#### YOUR TASK
Omit each picture as you copy the entries exactly.

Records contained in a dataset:
········

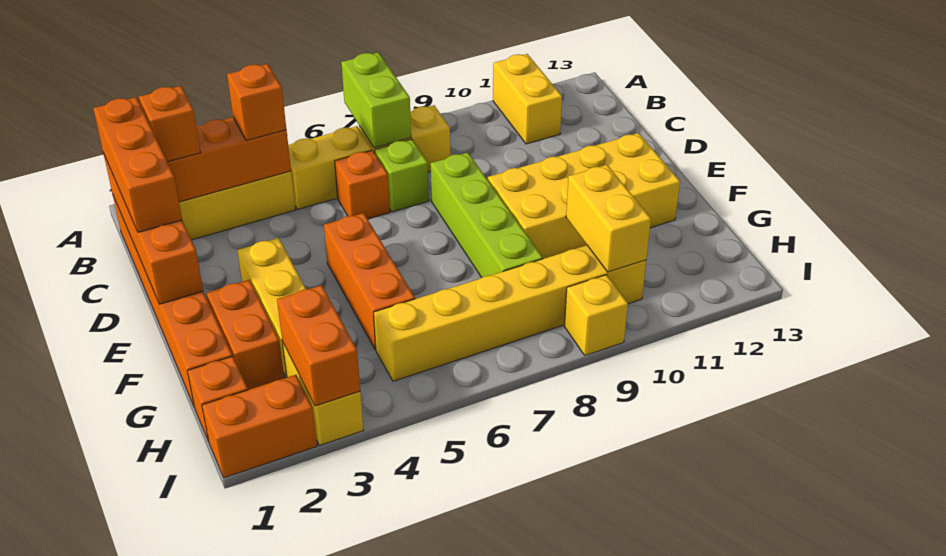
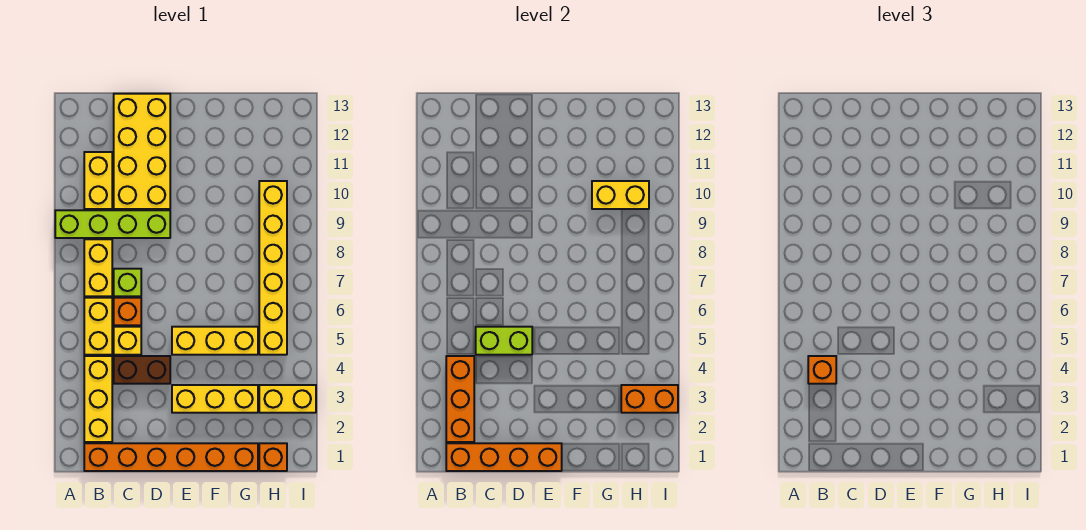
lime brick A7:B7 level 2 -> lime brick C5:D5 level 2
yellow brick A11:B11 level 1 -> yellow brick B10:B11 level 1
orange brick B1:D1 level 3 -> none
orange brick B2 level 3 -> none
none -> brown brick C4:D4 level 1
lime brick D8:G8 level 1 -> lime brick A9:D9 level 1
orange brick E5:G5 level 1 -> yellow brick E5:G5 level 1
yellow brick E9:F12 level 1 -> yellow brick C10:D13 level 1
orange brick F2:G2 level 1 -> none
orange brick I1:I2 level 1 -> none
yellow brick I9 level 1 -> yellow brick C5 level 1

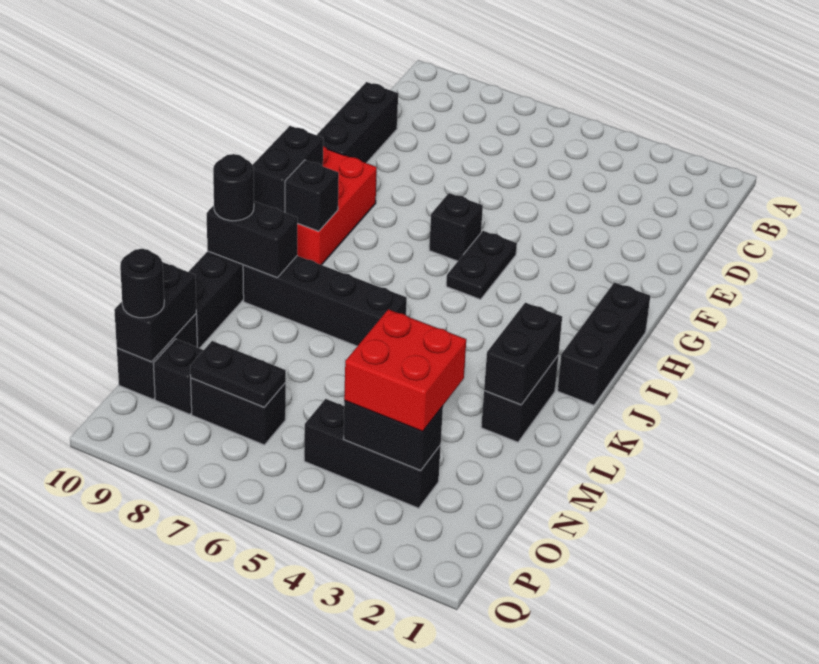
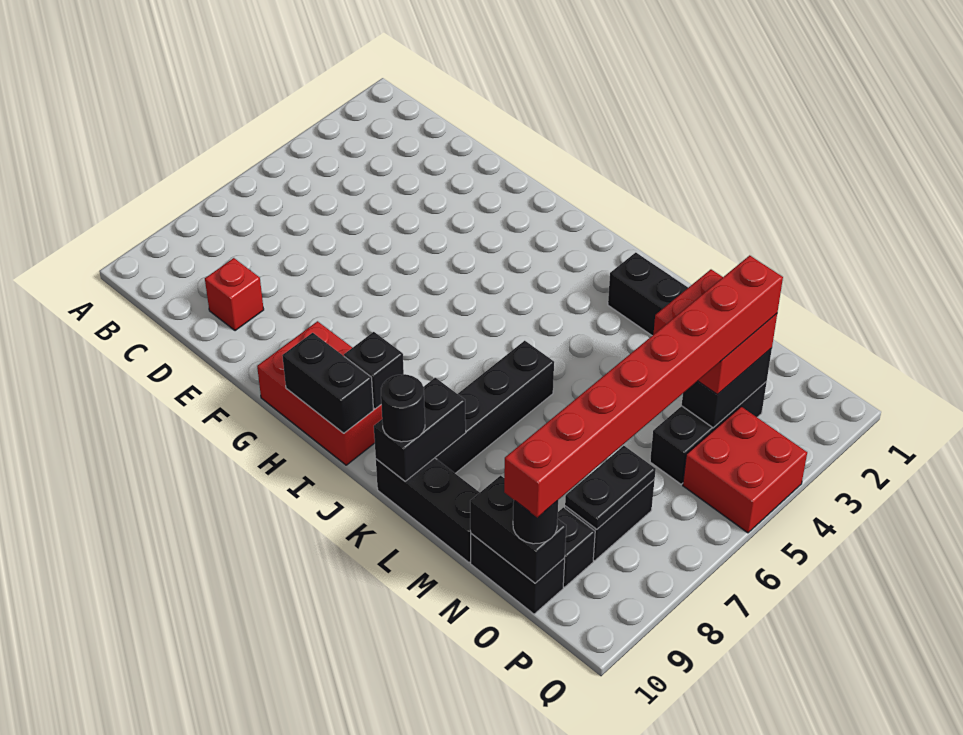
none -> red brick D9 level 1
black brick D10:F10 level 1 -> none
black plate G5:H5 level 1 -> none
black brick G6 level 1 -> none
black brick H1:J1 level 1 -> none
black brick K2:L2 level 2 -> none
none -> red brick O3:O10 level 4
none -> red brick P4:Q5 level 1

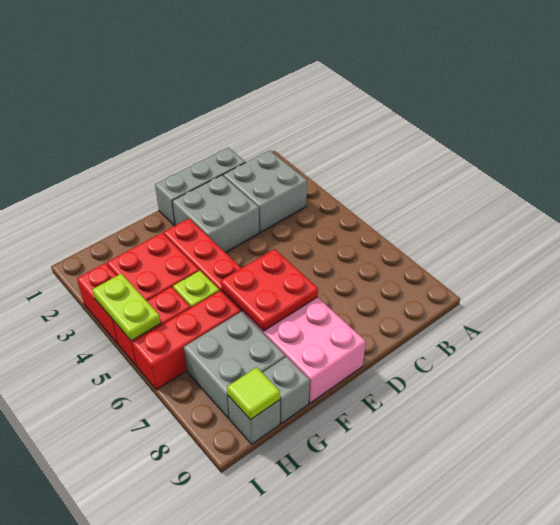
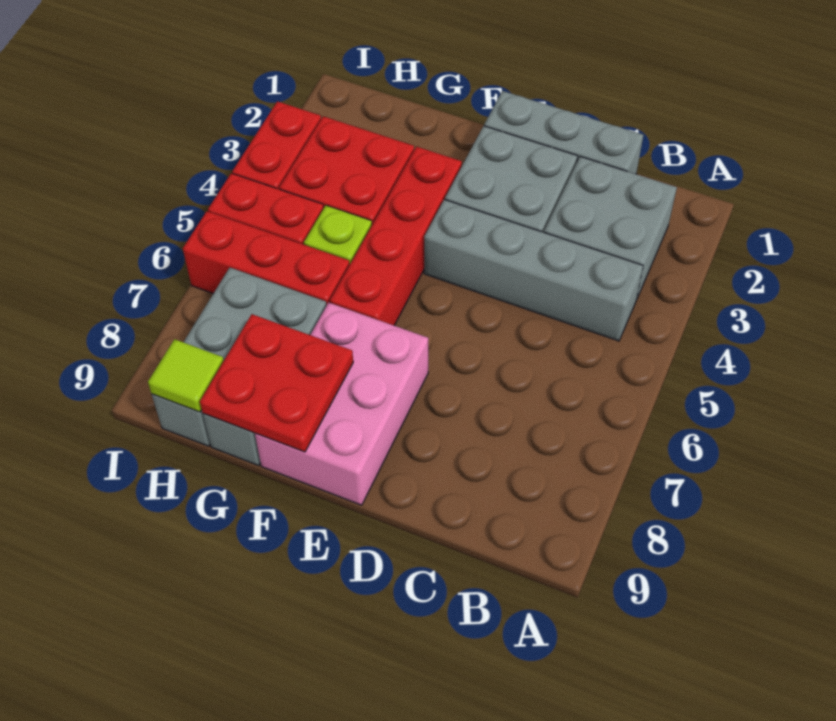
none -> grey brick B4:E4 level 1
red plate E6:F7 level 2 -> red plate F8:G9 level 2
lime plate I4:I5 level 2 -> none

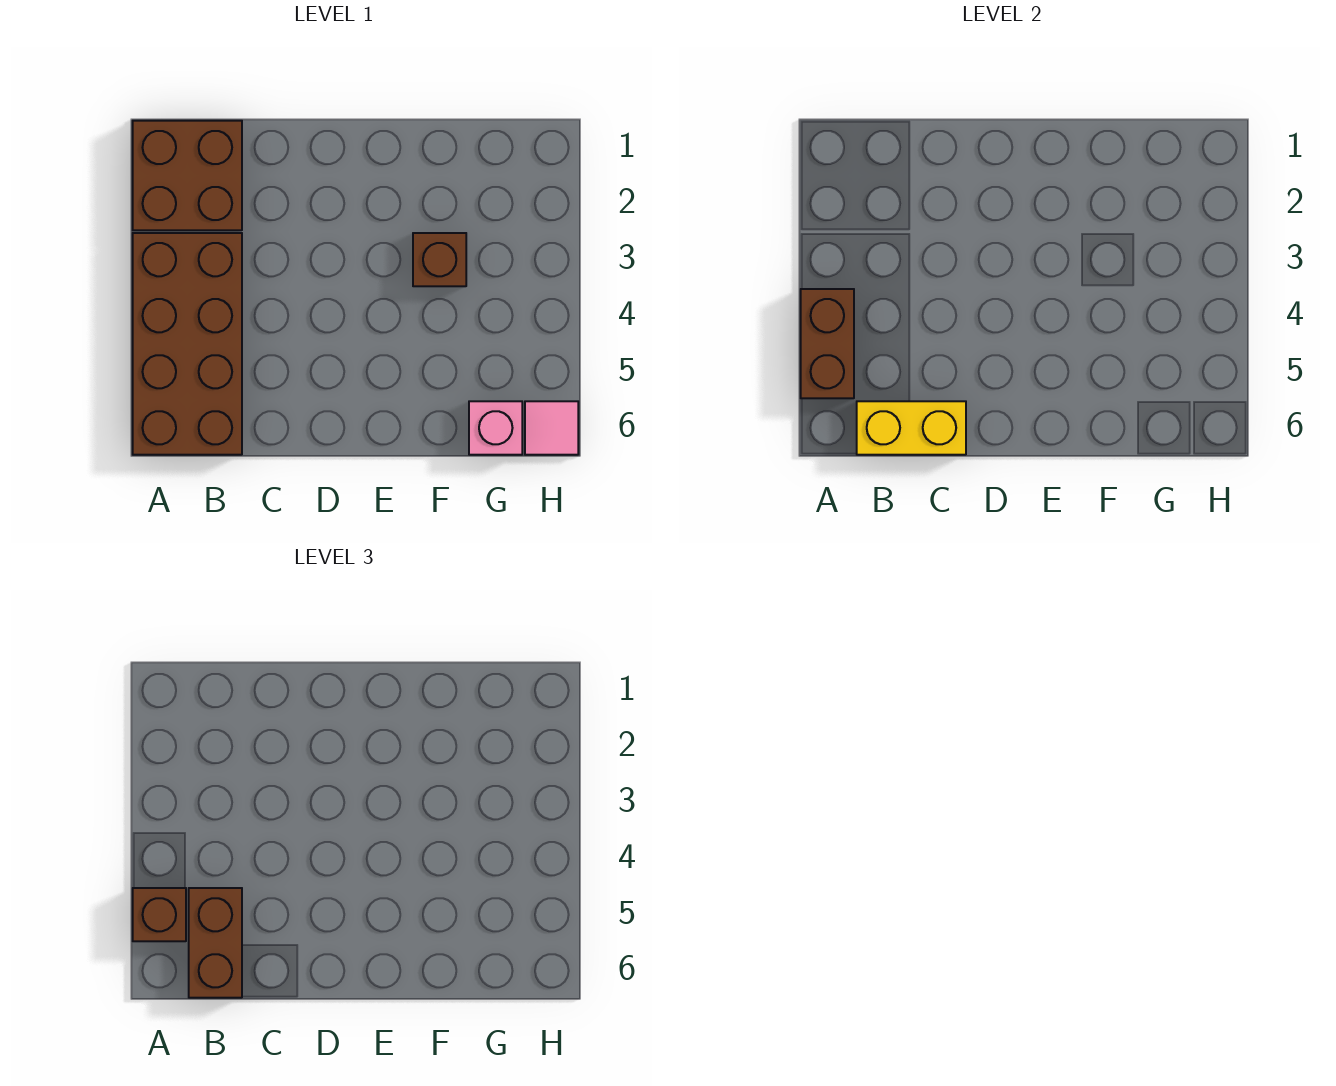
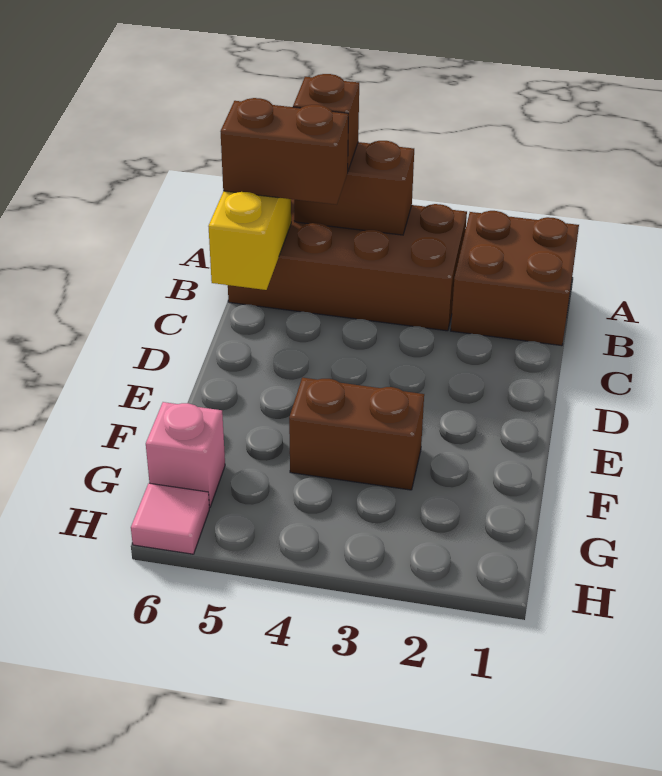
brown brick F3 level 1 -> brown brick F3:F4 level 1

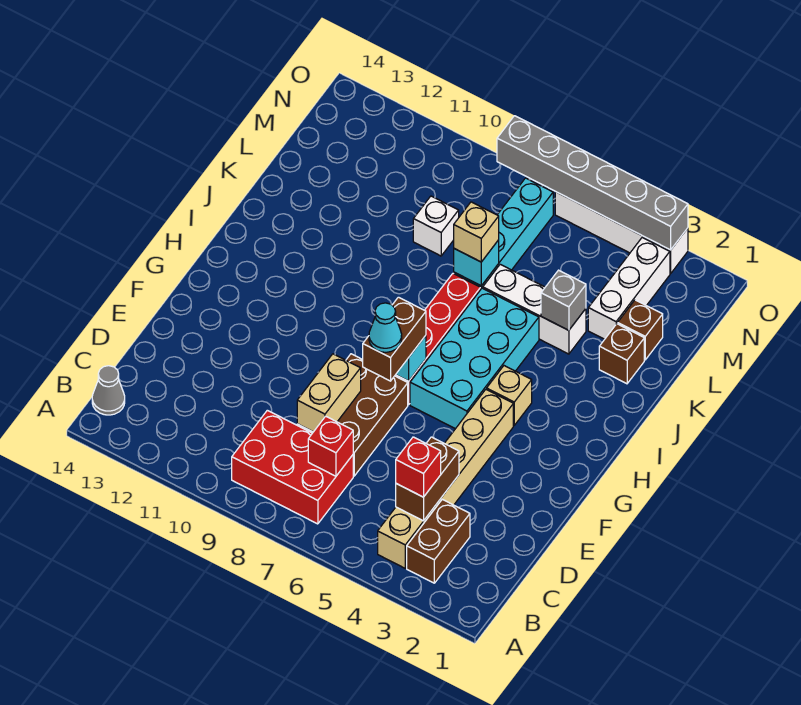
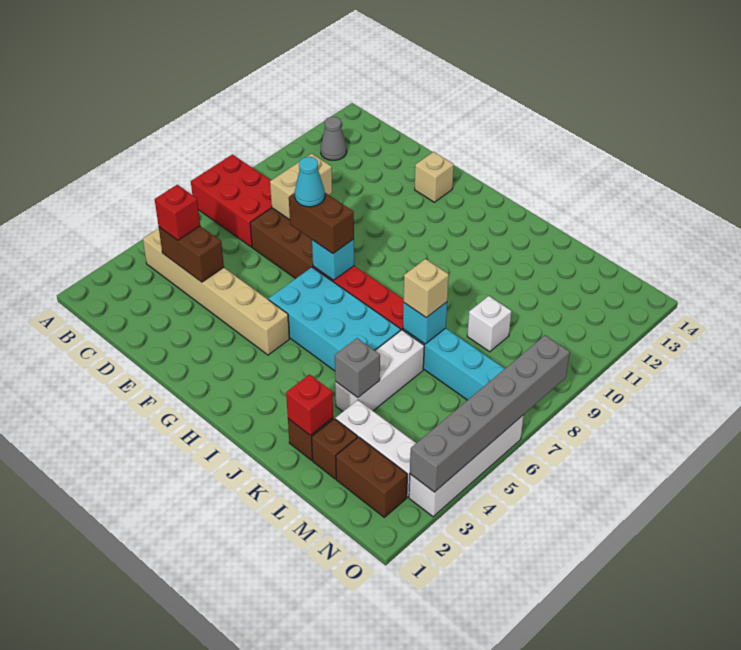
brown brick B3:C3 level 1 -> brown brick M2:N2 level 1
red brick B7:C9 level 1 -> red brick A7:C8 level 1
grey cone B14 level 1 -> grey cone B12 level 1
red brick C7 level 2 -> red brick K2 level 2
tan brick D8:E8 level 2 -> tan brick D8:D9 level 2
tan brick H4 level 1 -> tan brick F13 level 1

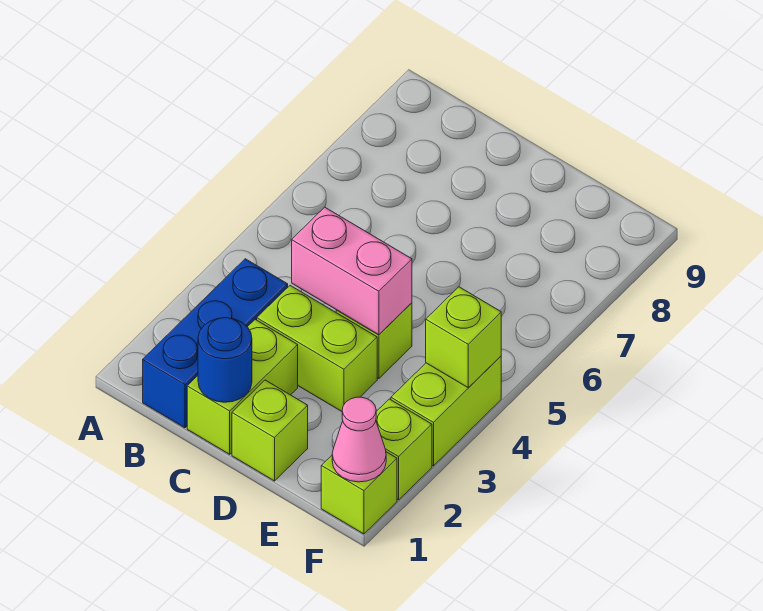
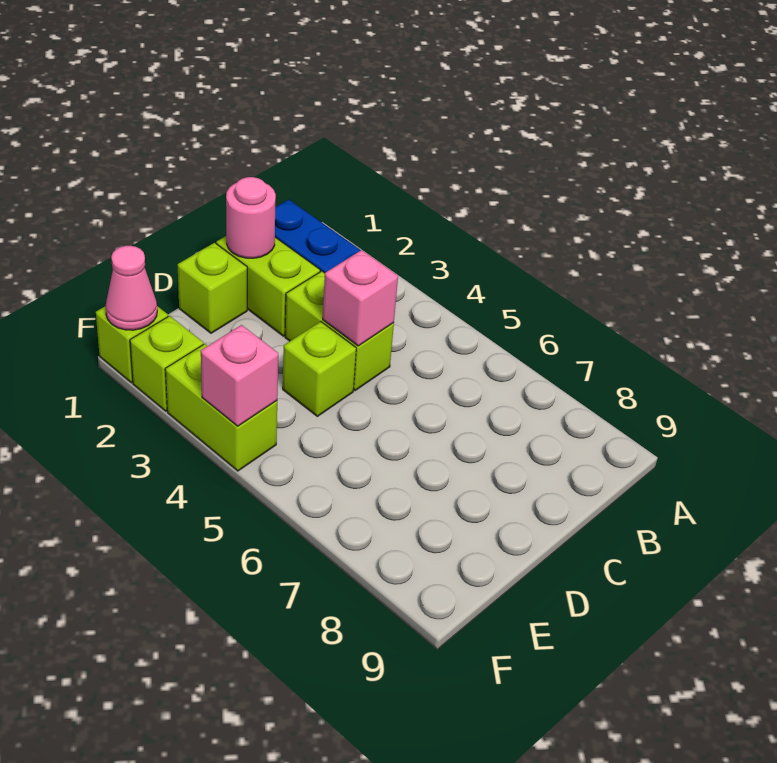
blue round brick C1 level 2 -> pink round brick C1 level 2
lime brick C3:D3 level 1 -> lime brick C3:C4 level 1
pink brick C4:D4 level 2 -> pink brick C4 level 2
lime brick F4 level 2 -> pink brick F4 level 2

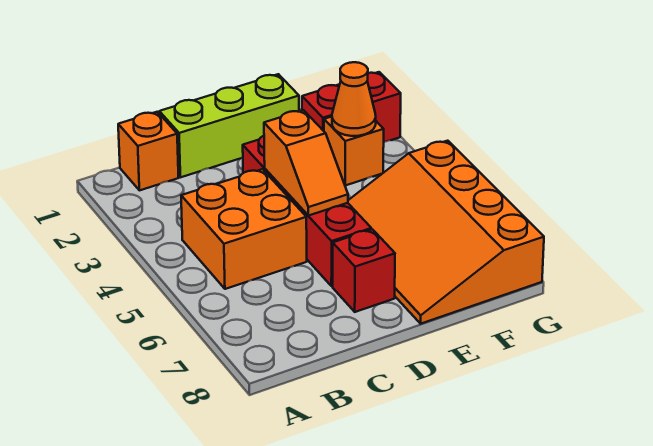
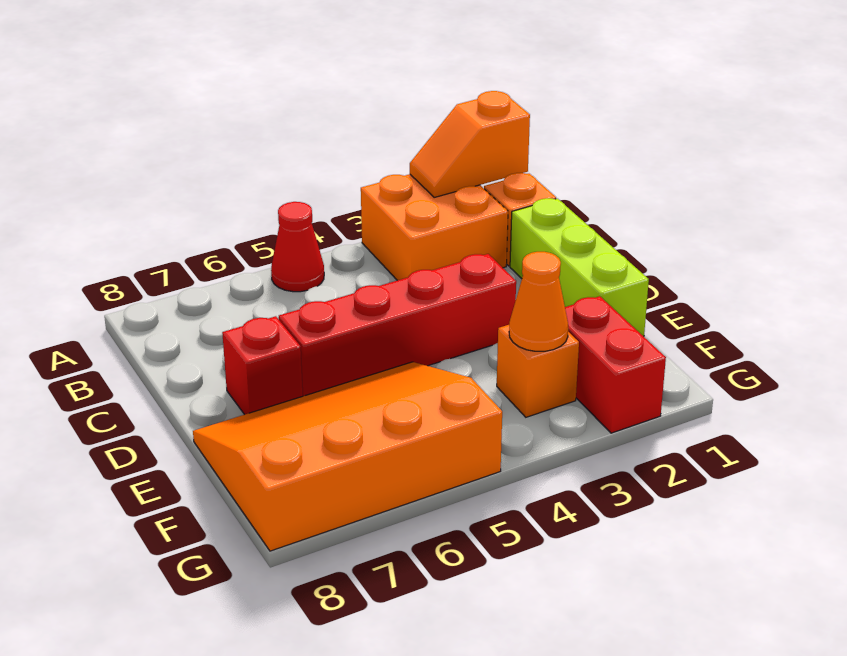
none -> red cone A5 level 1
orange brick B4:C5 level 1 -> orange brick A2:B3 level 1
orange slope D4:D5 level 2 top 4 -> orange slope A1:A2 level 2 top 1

········

#### SOLUTION TO THIS EXERCISE
lime brick A7:B7 level 2 -> lime brick C5:D5 level 2
yellow brick A11:B11 level 1 -> yellow brick B10:B11 level 1
orange brick B1:D1 level 3 -> none
orange brick B2 level 3 -> none
none -> brown brick C4:D4 level 1
lime brick D8:G8 level 1 -> lime brick A9:D9 level 1
orange brick E5:G5 level 1 -> yellow brick E5:G5 level 1
yellow brick E9:F12 level 1 -> yellow brick C10:D13 level 1
orange brick F2:G2 level 1 -> none
orange brick I1:I2 level 1 -> none
yellow brick I9 level 1 -> yellow brick C5 level 1

none -> red brick D9 level 1
black brick D10:F10 level 1 -> none
black plate G5:H5 level 1 -> none
black brick G6 level 1 -> none
black brick H1:J1 level 1 -> none
black brick K2:L2 level 2 -> none
none -> red brick O3:O10 level 4
none -> red brick P4:Q5 level 1

none -> grey brick B4:E4 level 1
red plate E6:F7 level 2 -> red plate F8:G9 level 2
lime plate I4:I5 level 2 -> none

brown brick F3 level 1 -> brown brick F3:F4 level 1

brown brick B3:C3 level 1 -> brown brick M2:N2 level 1
red brick B7:C9 level 1 -> red brick A7:C8 level 1
grey cone B14 level 1 -> grey cone B12 level 1
red brick C7 level 2 -> red brick K2 level 2
tan brick D8:E8 level 2 -> tan brick D8:D9 level 2
tan brick H4 level 1 -> tan brick F13 level 1

blue round brick C1 level 2 -> pink round brick C1 level 2
lime brick C3:D3 level 1 -> lime brick C3:C4 level 1
pink brick C4:D4 level 2 -> pink brick C4 level 2
lime brick F4 level 2 -> pink brick F4 level 2

none -> red cone A5 level 1
orange brick B4:C5 level 1 -> orange brick A2:B3 level 1
orange slope D4:D5 level 2 top 4 -> orange slope A1:A2 level 2 top 1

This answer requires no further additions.